From the entries below, copy exactly the lines from the one that contains "R1: 13k (+12V, GND) -> 13k (+12V, ADJ)" through the one that contains "R7: 24k (ADC, CTL) -> 24k (+12V, ADC)", both included, and only those.

## RECORDS PROVIDED
********************
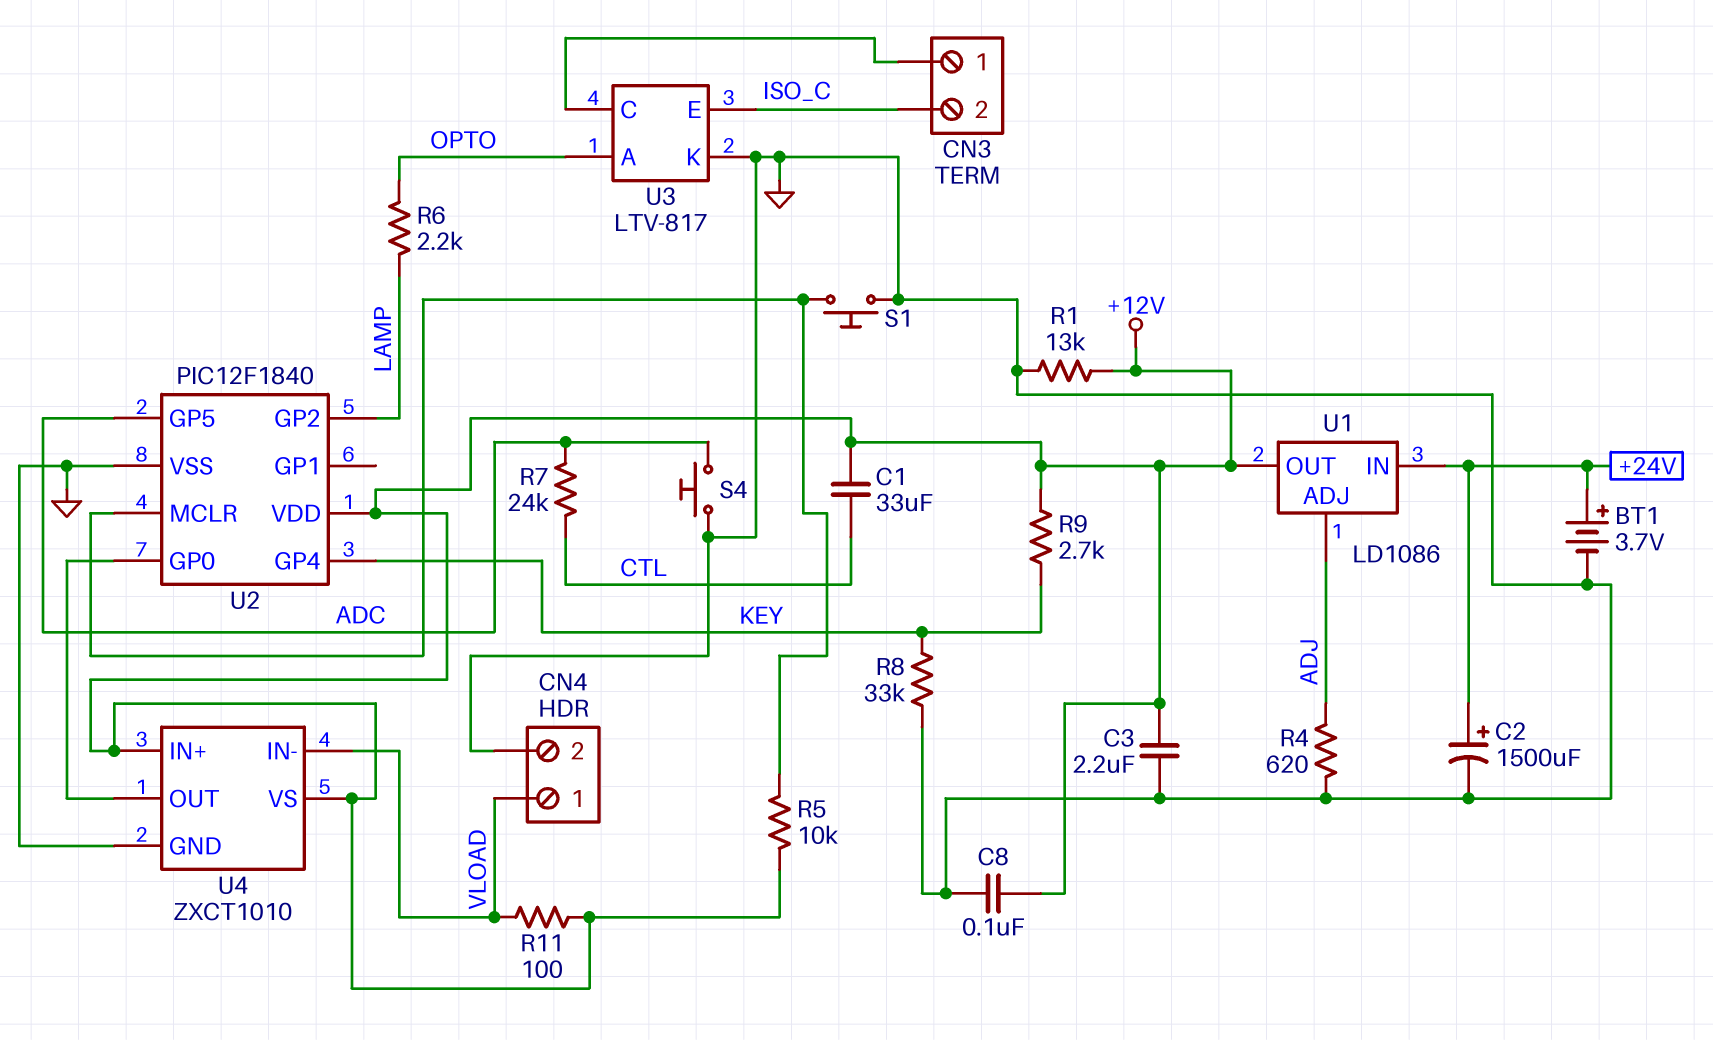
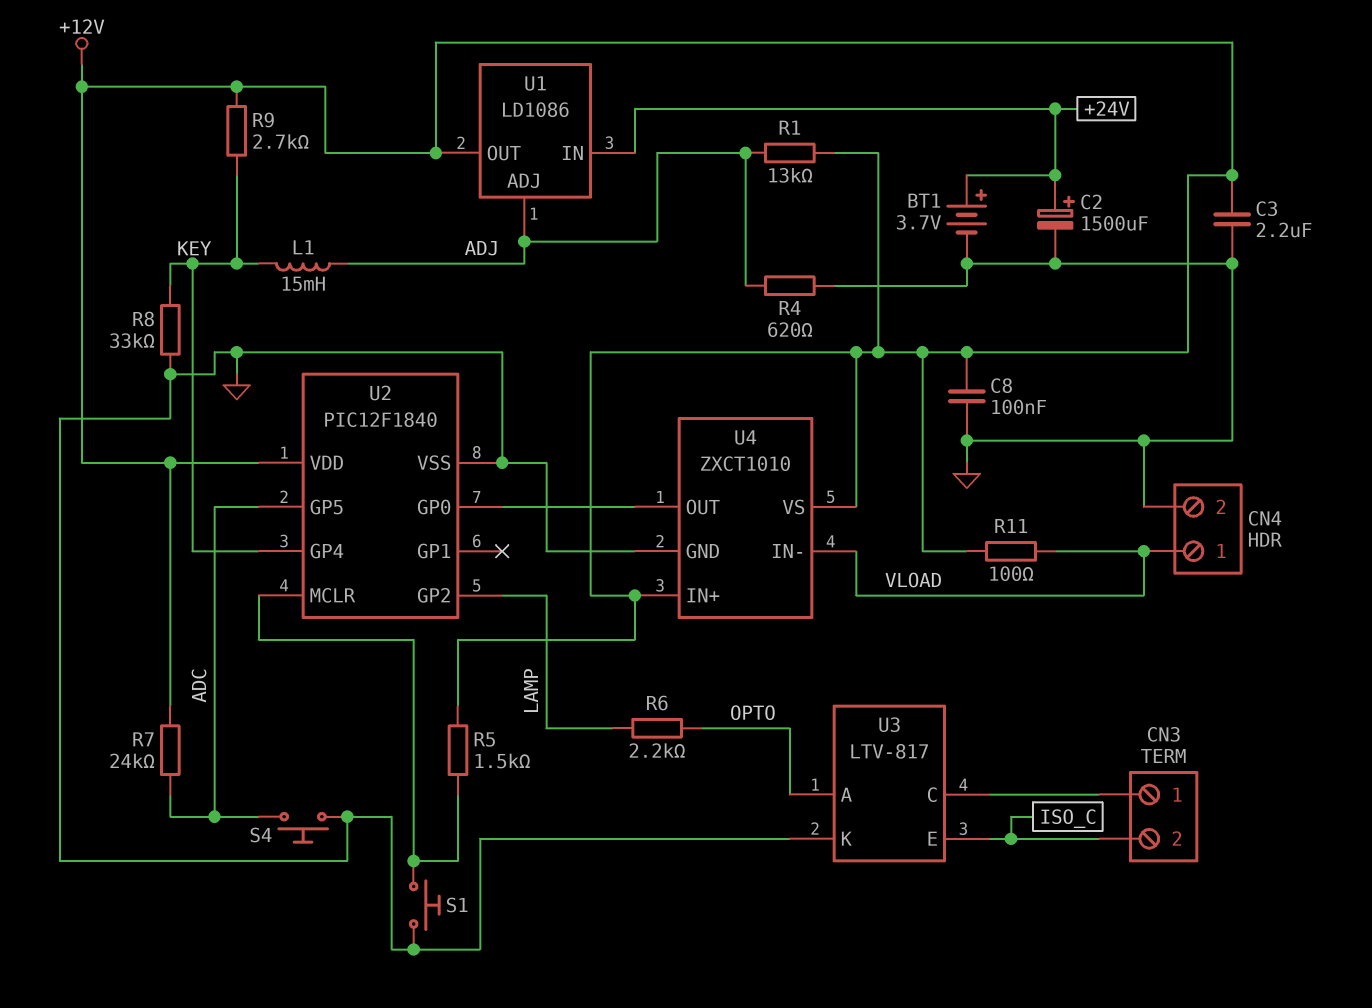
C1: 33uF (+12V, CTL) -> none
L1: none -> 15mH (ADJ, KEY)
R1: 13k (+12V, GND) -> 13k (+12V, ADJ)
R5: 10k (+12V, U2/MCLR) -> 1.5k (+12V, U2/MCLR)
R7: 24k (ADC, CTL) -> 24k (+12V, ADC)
********************
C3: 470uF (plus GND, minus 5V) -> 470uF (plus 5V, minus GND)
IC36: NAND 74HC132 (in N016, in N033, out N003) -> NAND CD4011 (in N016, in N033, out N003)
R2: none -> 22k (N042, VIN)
********************
## ANSWER TO THIS PROBLEM
R1: 13k (+12V, GND) -> 13k (+12V, ADJ)
R5: 10k (+12V, U2/MCLR) -> 1.5k (+12V, U2/MCLR)
R7: 24k (ADC, CTL) -> 24k (+12V, ADC)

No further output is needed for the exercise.